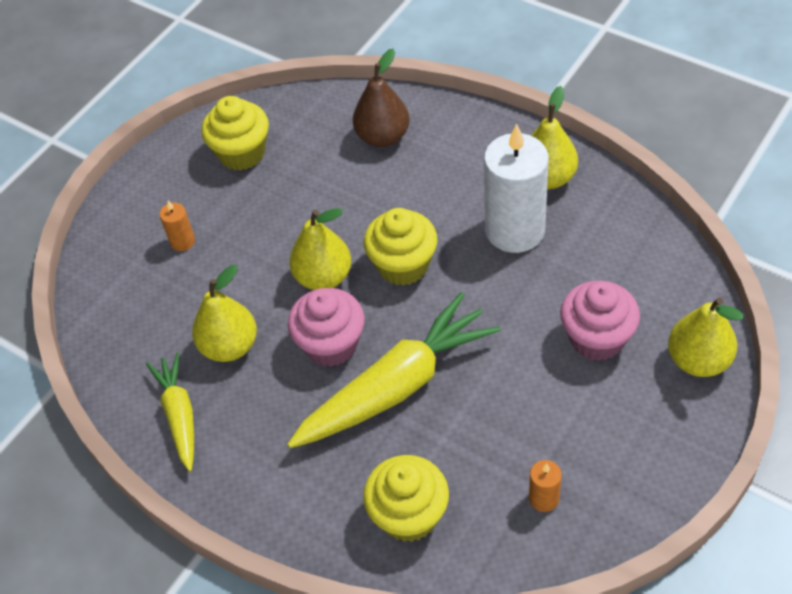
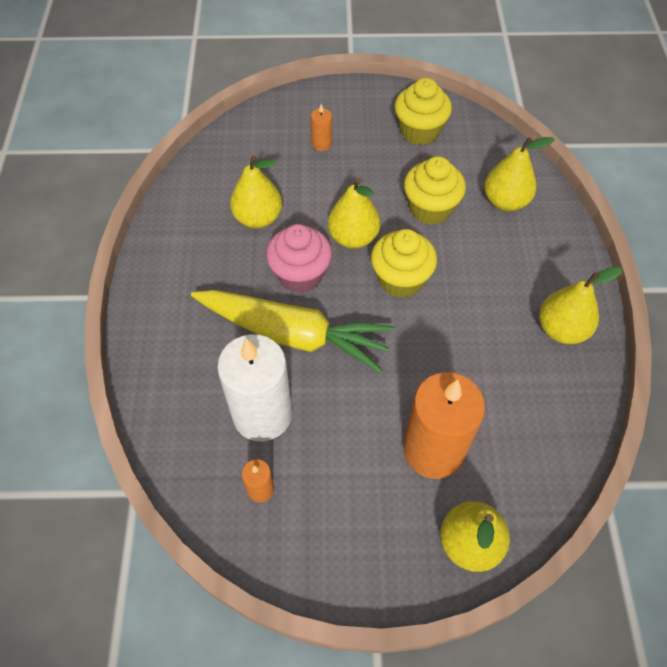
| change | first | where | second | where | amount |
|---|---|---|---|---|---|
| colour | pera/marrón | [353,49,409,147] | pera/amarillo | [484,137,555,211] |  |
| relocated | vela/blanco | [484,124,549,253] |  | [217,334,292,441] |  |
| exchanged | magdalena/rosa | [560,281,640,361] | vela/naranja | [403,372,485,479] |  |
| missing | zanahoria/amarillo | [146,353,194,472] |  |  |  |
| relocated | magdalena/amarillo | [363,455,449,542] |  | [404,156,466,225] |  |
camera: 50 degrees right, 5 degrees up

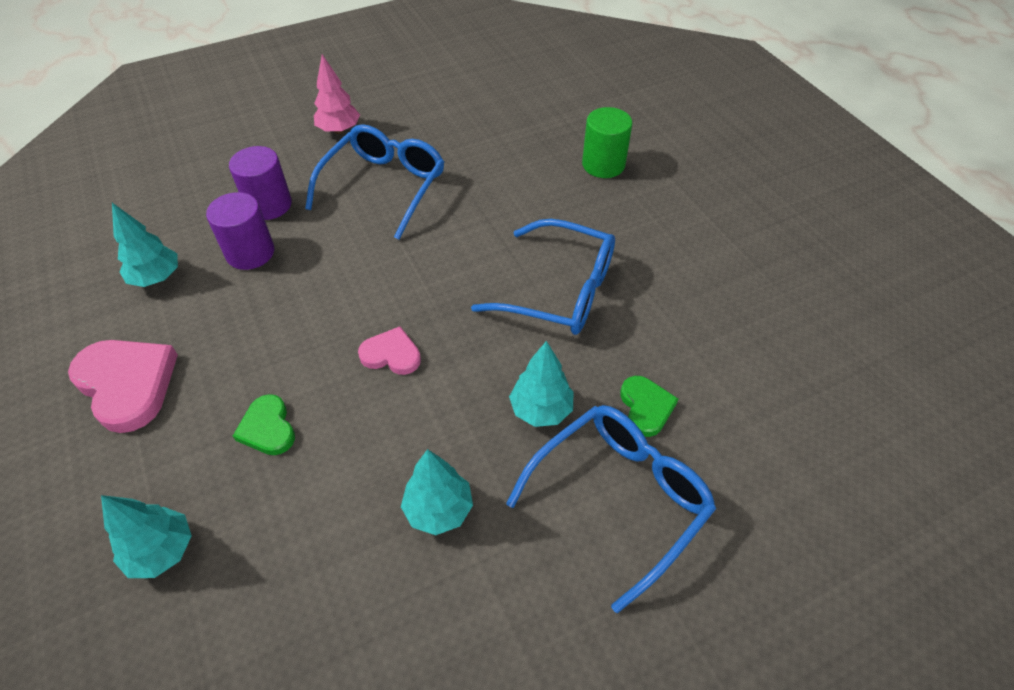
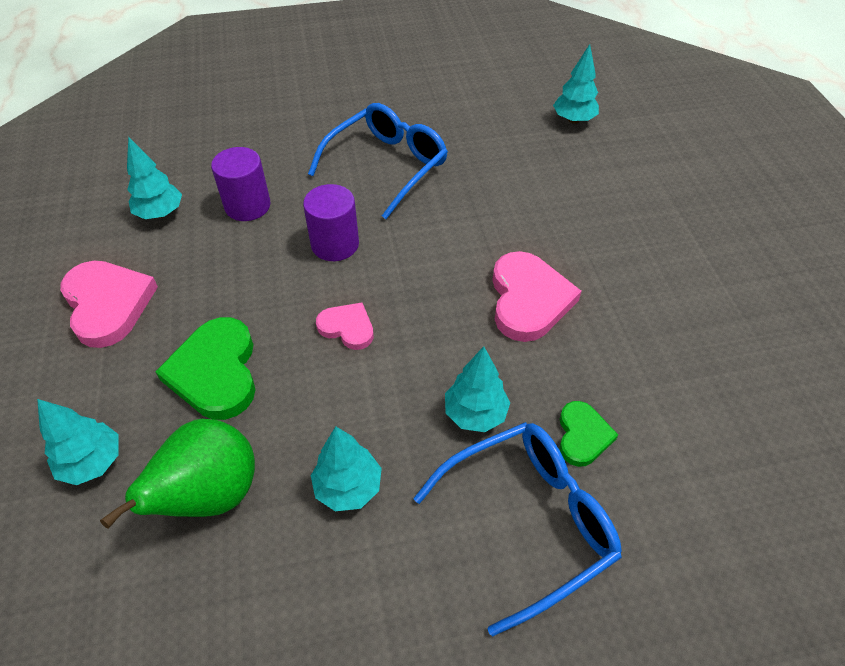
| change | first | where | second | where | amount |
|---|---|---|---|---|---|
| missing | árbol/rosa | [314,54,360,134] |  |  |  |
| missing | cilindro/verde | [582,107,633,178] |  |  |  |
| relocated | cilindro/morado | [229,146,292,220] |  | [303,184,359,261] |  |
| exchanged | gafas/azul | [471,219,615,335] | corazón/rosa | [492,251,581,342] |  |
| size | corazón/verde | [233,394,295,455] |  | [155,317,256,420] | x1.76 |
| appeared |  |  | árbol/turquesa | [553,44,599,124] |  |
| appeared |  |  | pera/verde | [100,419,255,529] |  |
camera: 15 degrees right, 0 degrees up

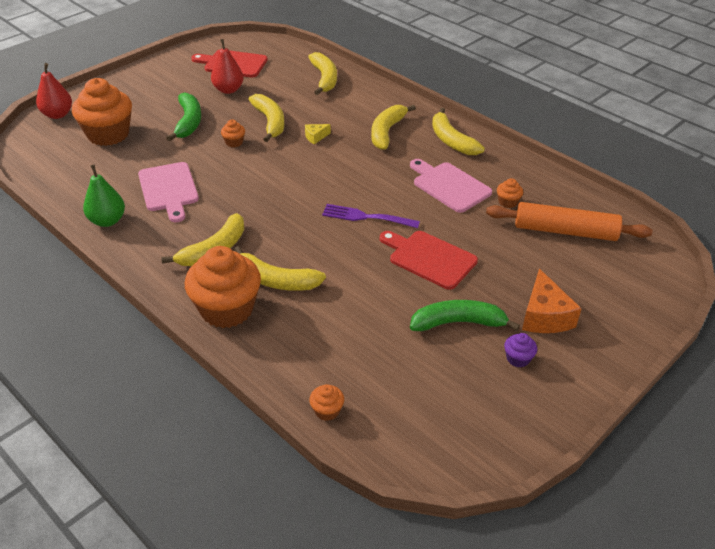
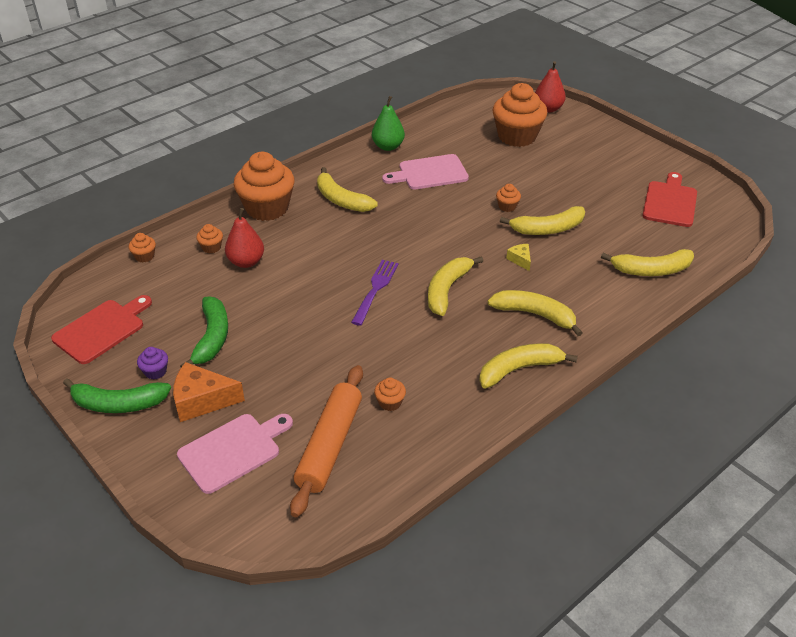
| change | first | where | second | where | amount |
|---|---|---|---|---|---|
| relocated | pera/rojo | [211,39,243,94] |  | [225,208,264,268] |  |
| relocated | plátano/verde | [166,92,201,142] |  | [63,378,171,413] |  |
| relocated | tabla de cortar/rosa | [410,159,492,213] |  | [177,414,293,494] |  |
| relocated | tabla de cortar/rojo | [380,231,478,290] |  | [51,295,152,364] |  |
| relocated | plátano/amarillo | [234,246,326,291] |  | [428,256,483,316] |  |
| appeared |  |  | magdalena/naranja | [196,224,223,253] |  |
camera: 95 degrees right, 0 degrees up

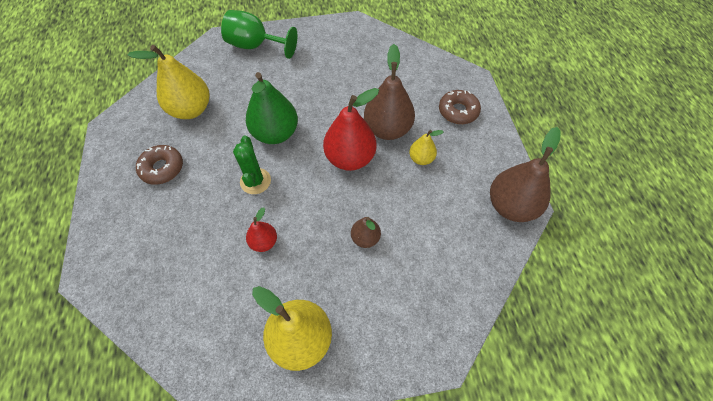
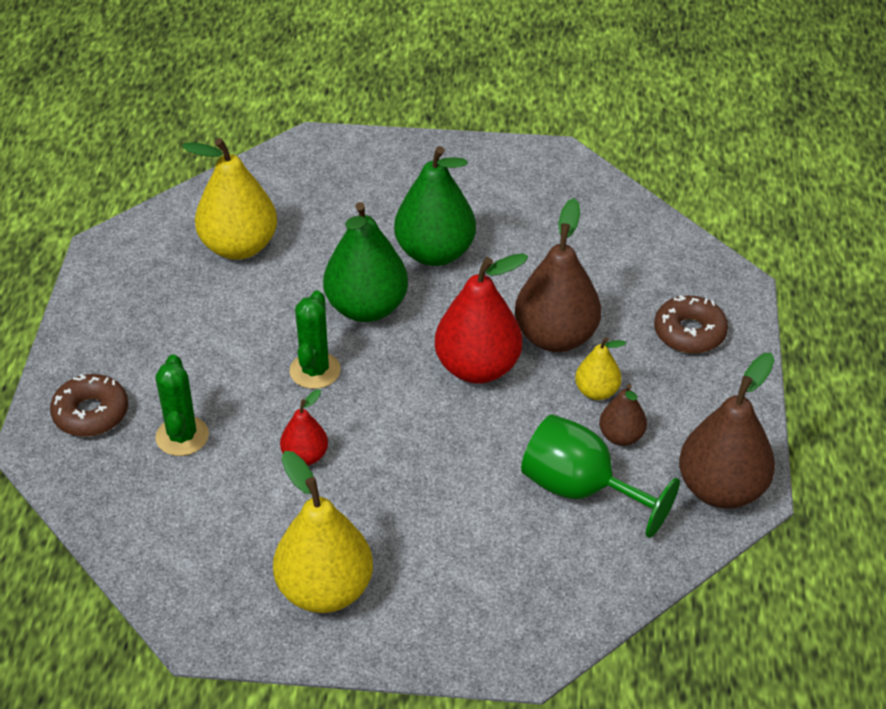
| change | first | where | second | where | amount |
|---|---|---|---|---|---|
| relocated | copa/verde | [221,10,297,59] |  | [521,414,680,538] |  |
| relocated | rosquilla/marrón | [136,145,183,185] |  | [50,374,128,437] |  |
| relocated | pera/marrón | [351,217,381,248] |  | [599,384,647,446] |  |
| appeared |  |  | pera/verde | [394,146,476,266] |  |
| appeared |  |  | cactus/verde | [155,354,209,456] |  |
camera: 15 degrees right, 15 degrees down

▸ TASK GOAL
Would you return the records exactly, keeping out every picture?

▸ SOLUTION FOR THIS TASK
| change | first | where | second | where | amount |
|---|---|---|---|---|---|
| colour | pera/marrón | [353,49,409,147] | pera/amarillo | [484,137,555,211] |  |
| relocated | vela/blanco | [484,124,549,253] |  | [217,334,292,441] |  |
| exchanged | magdalena/rosa | [560,281,640,361] | vela/naranja | [403,372,485,479] |  |
| missing | zanahoria/amarillo | [146,353,194,472] |  |  |  |
| relocated | magdalena/amarillo | [363,455,449,542] |  | [404,156,466,225] |  |
camera: 50 degrees right, 5 degrees up

| change | first | where | second | where | amount |
|---|---|---|---|---|---|
| missing | árbol/rosa | [314,54,360,134] |  |  |  |
| missing | cilindro/verde | [582,107,633,178] |  |  |  |
| relocated | cilindro/morado | [229,146,292,220] |  | [303,184,359,261] |  |
| exchanged | gafas/azul | [471,219,615,335] | corazón/rosa | [492,251,581,342] |  |
| size | corazón/verde | [233,394,295,455] |  | [155,317,256,420] | x1.76 |
| appeared |  |  | árbol/turquesa | [553,44,599,124] |  |
| appeared |  |  | pera/verde | [100,419,255,529] |  |
camera: 15 degrees right, 0 degrees up

| change | first | where | second | where | amount |
|---|---|---|---|---|---|
| relocated | pera/rojo | [211,39,243,94] |  | [225,208,264,268] |  |
| relocated | plátano/verde | [166,92,201,142] |  | [63,378,171,413] |  |
| relocated | tabla de cortar/rosa | [410,159,492,213] |  | [177,414,293,494] |  |
| relocated | tabla de cortar/rojo | [380,231,478,290] |  | [51,295,152,364] |  |
| relocated | plátano/amarillo | [234,246,326,291] |  | [428,256,483,316] |  |
| appeared |  |  | magdalena/naranja | [196,224,223,253] |  |
camera: 95 degrees right, 0 degrees up

| change | first | where | second | where | amount |
|---|---|---|---|---|---|
| relocated | copa/verde | [221,10,297,59] |  | [521,414,680,538] |  |
| relocated | rosquilla/marrón | [136,145,183,185] |  | [50,374,128,437] |  |
| relocated | pera/marrón | [351,217,381,248] |  | [599,384,647,446] |  |
| appeared |  |  | pera/verde | [394,146,476,266] |  |
| appeared |  |  | cactus/verde | [155,354,209,456] |  |
camera: 15 degrees right, 15 degrees down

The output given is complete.